→ Description of the task: Among the entries below, which lines include the string "none"? Show each one.

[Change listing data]
"""

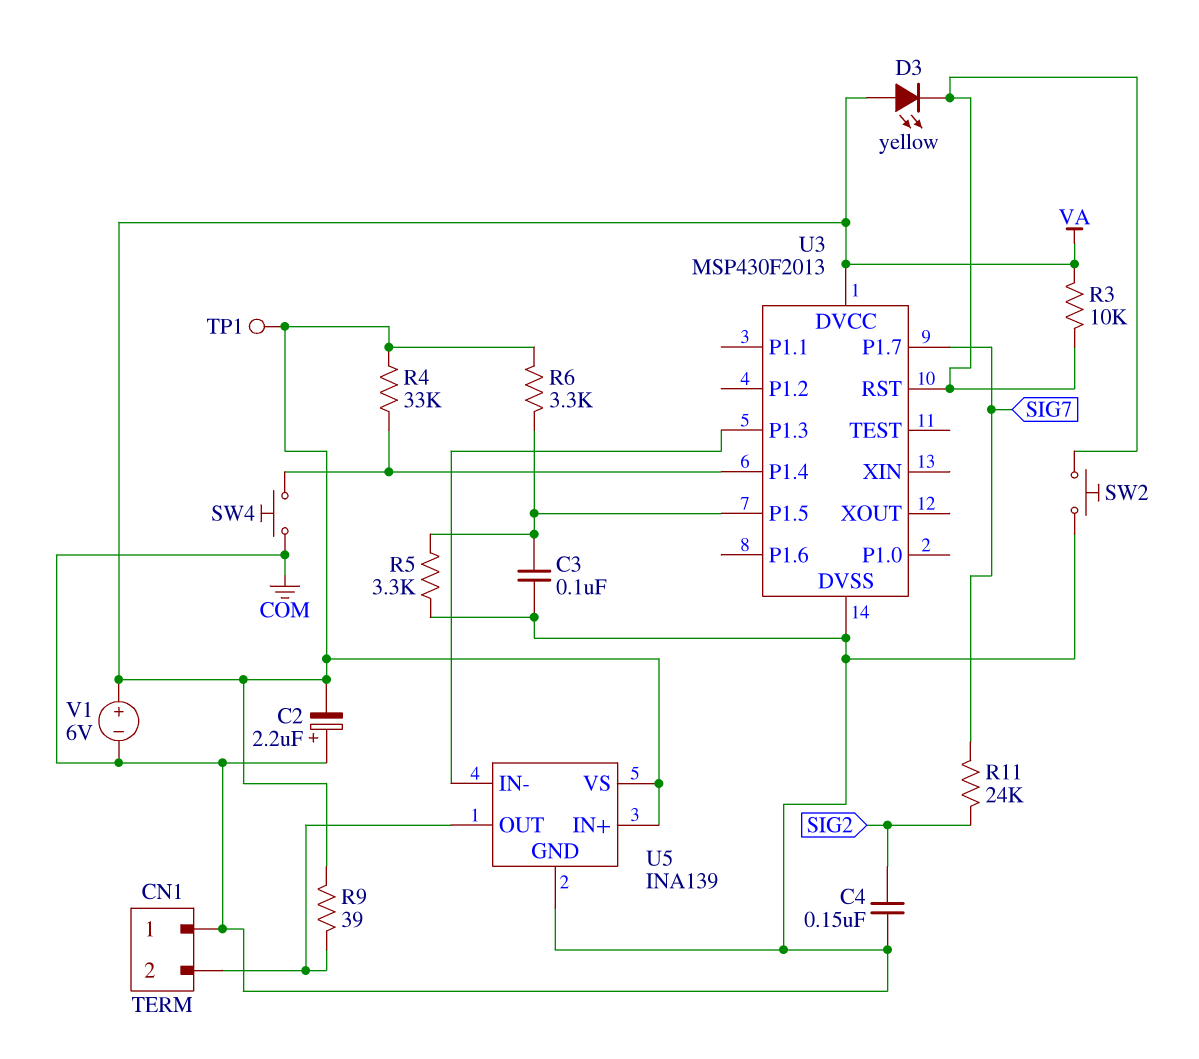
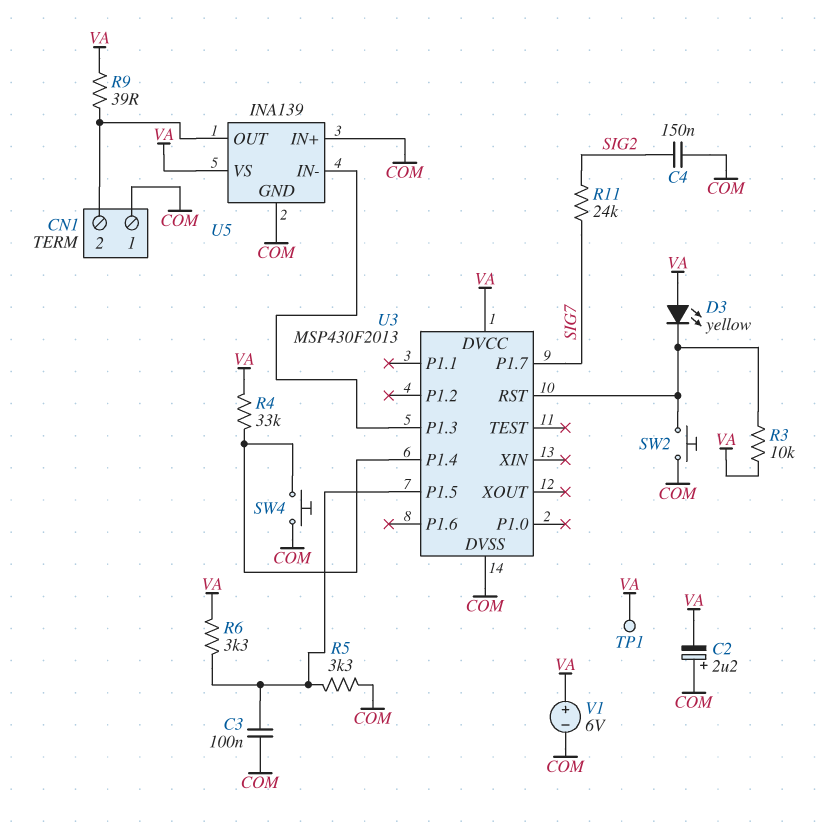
U5 pin IN+: VA -> COM

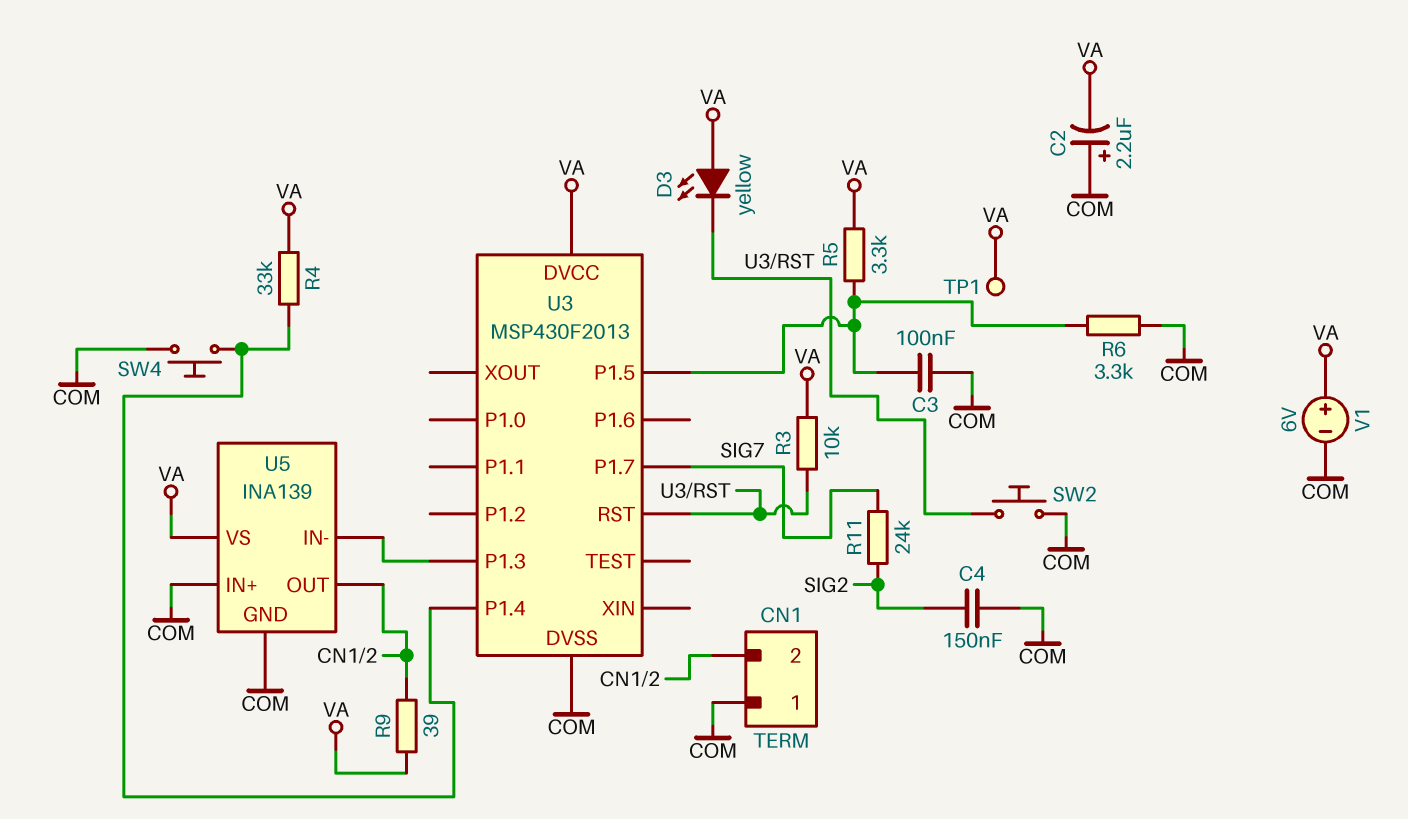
R5: 3.3k (COM, U3/P1.5) -> 3.3k (U3/P1.5, VA)
R6: 3.3k (U3/P1.5, VA) -> 3.3k (COM, U3/P1.5)

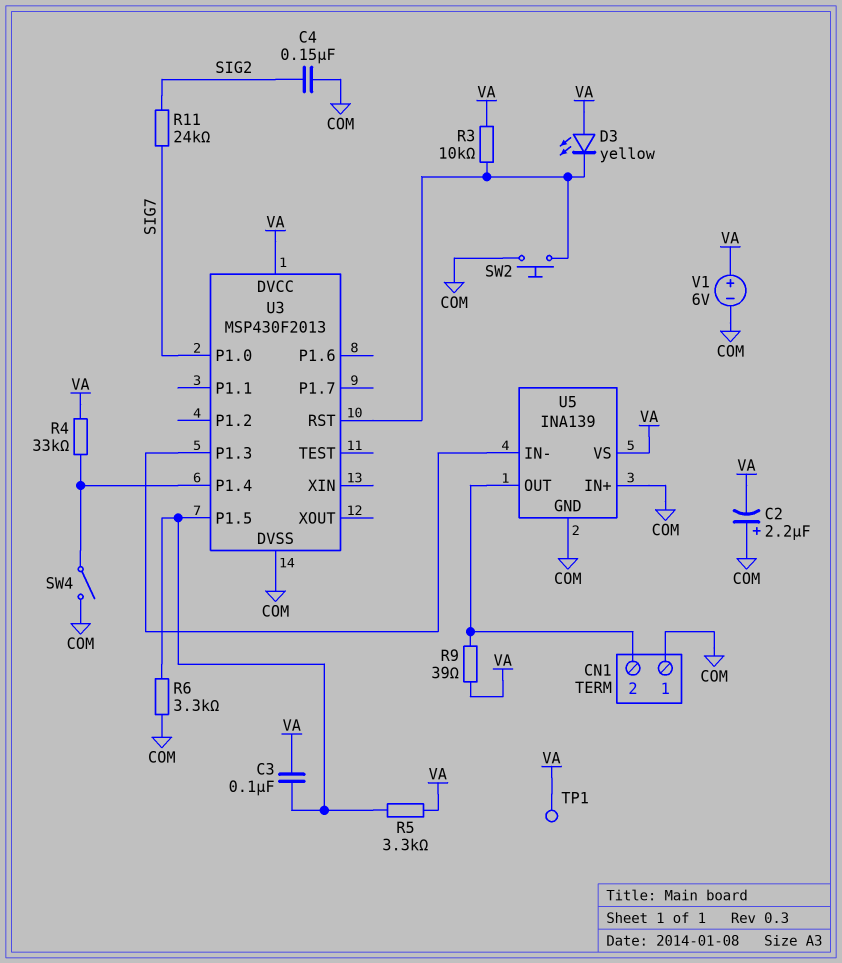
C3: 100nF (COM, U3/P1.5) -> 100nF (U3/P1.5, VA)
SW4: button (COM, U3/P1.4) -> switch (COM, U3/P1.4)
U3 pin P1.0: none -> SIG7
U3 pin P1.7: SIG7 -> none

"""

→ Response area:
U3 pin P1.0: none -> SIG7
U3 pin P1.7: SIG7 -> none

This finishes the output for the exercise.